-- Directions --
Return only the lines from the one containing "(304, 471) = (490, 393): orange" to the end of the material, with each one exactly as it appears.

-- Information given --
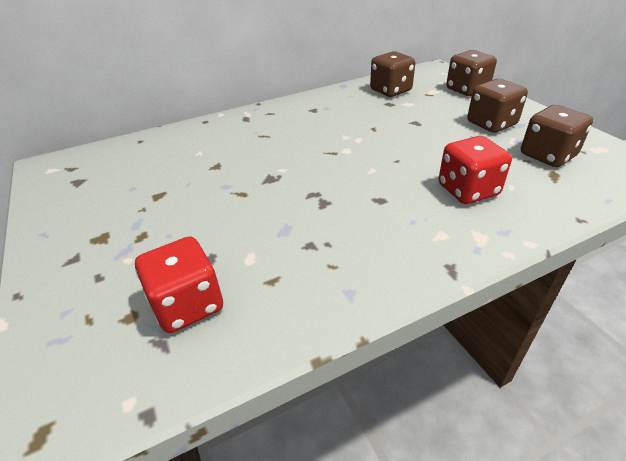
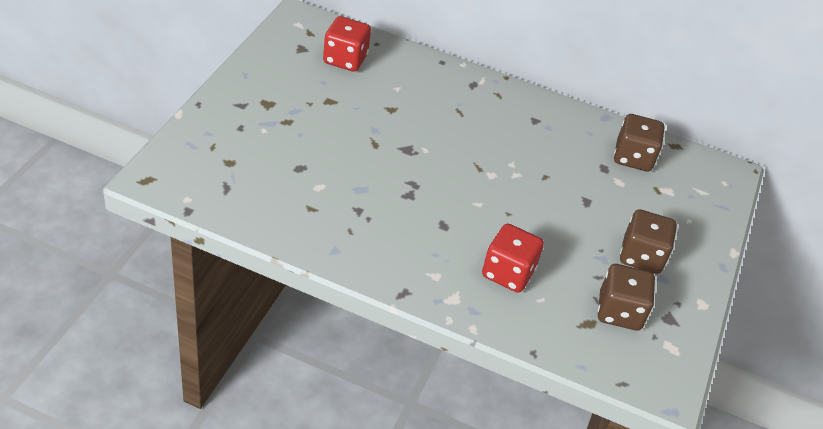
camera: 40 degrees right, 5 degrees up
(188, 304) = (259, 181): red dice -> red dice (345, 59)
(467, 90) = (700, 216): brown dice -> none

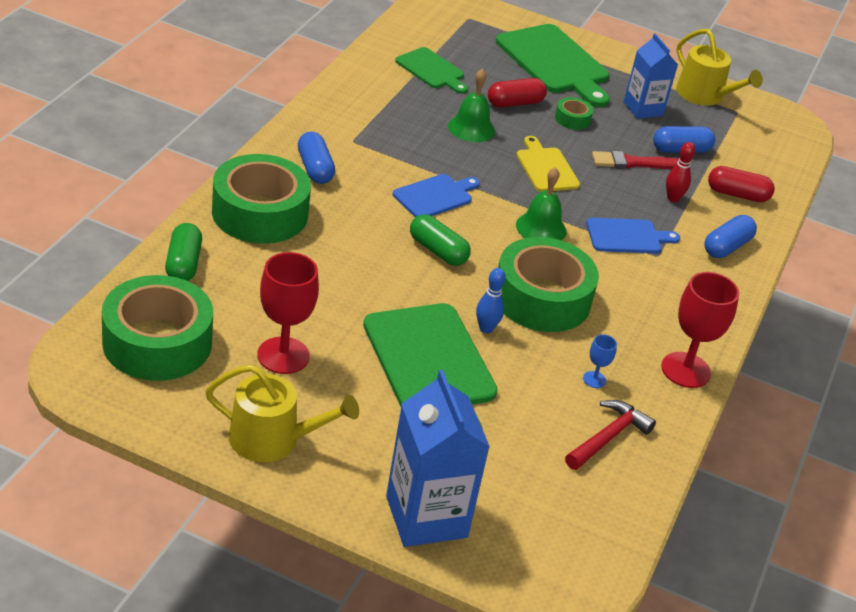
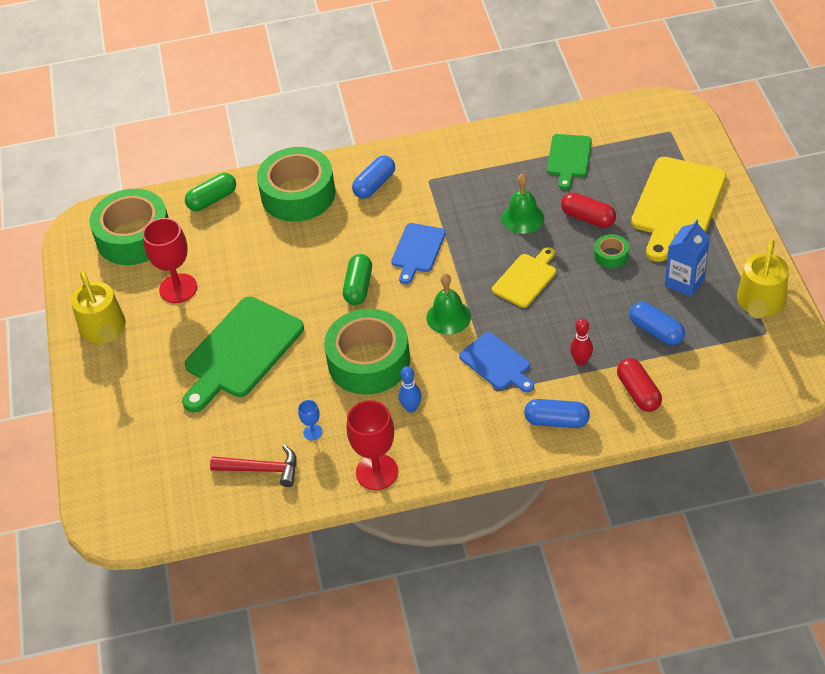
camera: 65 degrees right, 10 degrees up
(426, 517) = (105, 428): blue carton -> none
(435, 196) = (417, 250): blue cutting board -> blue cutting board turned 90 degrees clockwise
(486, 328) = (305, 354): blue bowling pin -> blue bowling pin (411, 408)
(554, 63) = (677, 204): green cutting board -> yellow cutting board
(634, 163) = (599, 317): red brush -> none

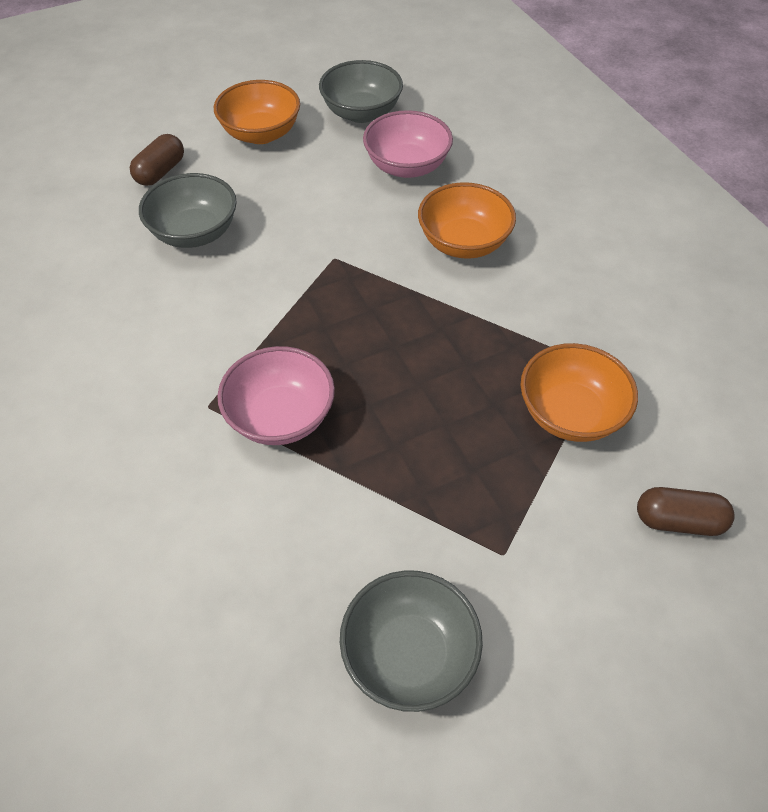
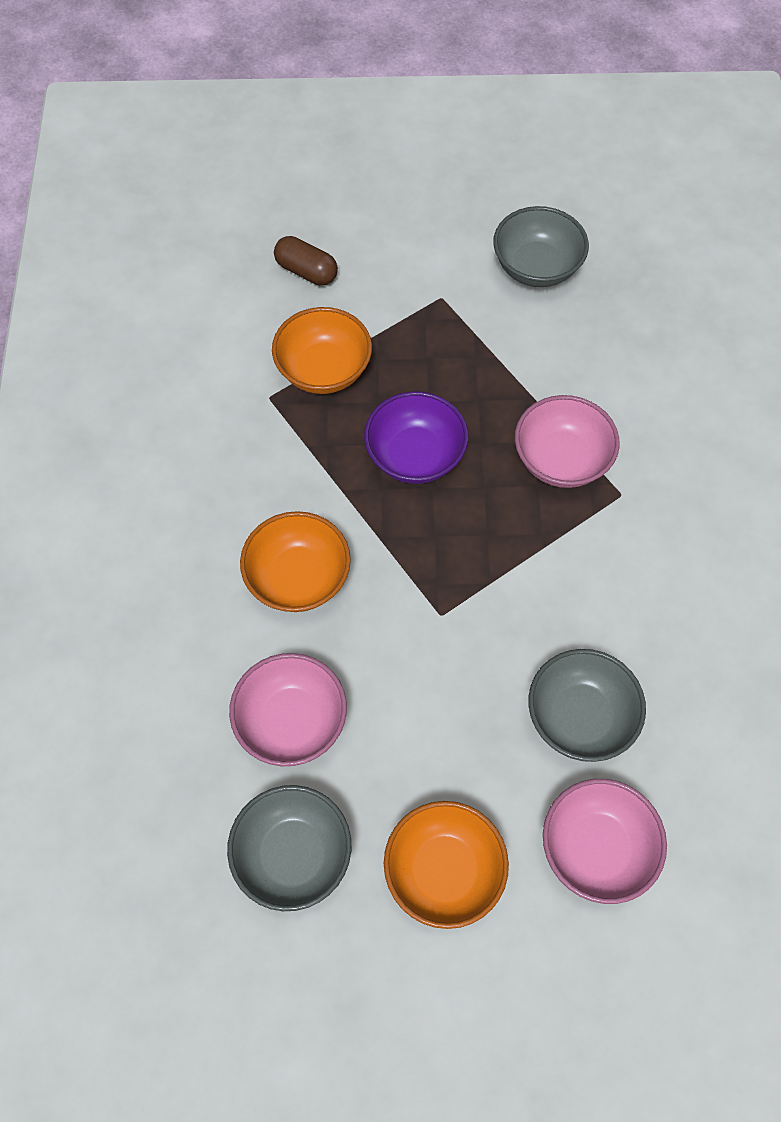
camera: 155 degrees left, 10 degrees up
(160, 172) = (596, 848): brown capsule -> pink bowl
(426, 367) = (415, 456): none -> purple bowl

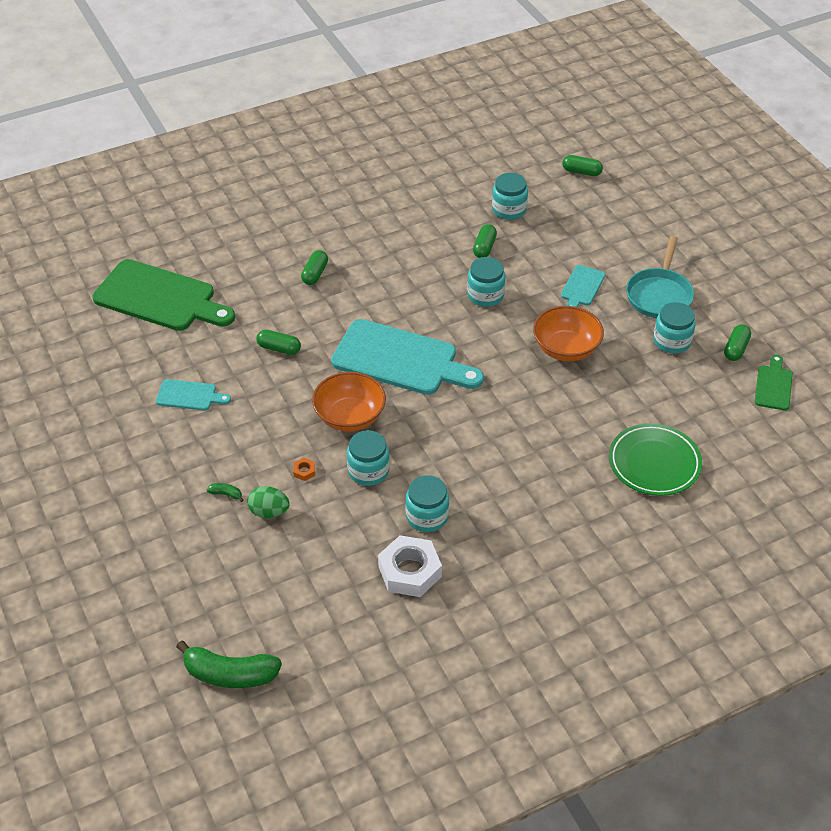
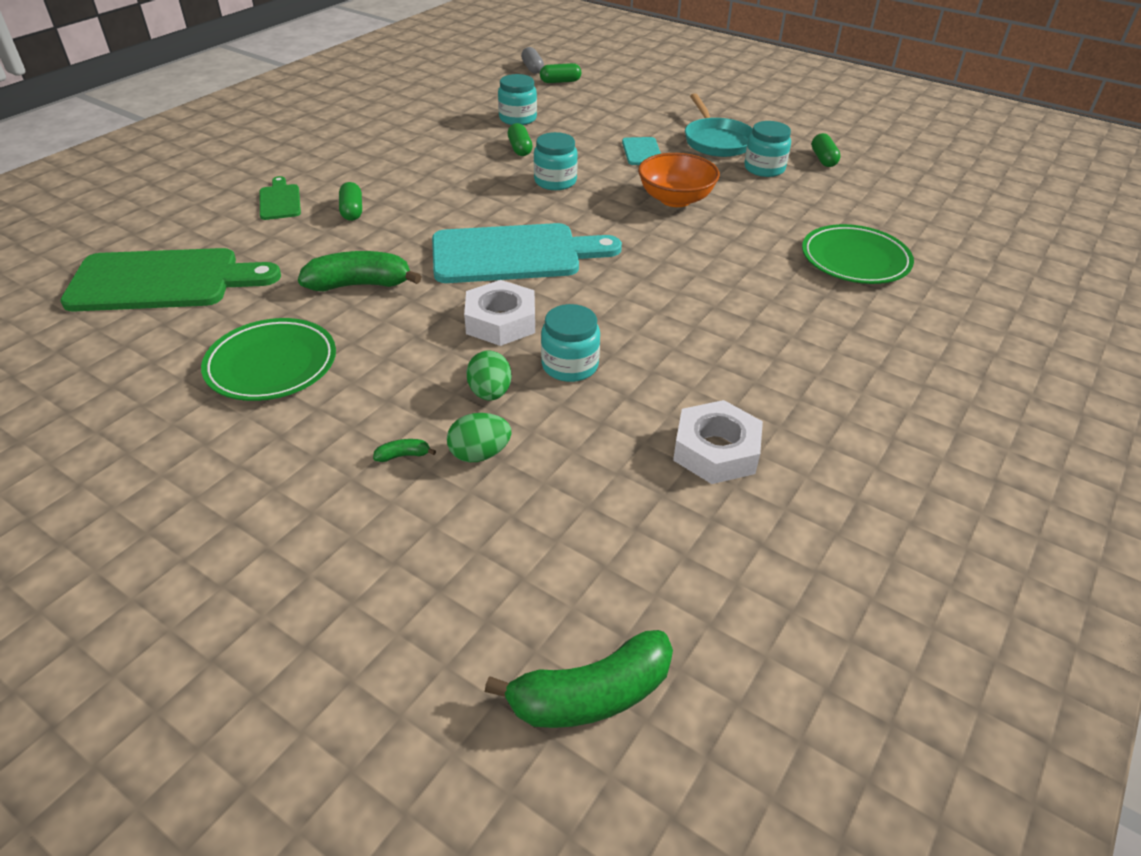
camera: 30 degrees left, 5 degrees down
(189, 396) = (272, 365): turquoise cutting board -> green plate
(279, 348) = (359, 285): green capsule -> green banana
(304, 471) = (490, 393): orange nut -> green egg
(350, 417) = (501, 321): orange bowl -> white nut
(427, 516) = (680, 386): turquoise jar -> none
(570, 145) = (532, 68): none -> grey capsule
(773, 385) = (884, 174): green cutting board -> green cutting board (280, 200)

-- Exercise solution --
(304, 471) = (490, 393): orange nut -> green egg
(350, 417) = (501, 321): orange bowl -> white nut
(427, 516) = (680, 386): turquoise jar -> none
(570, 145) = (532, 68): none -> grey capsule
(773, 385) = (884, 174): green cutting board -> green cutting board (280, 200)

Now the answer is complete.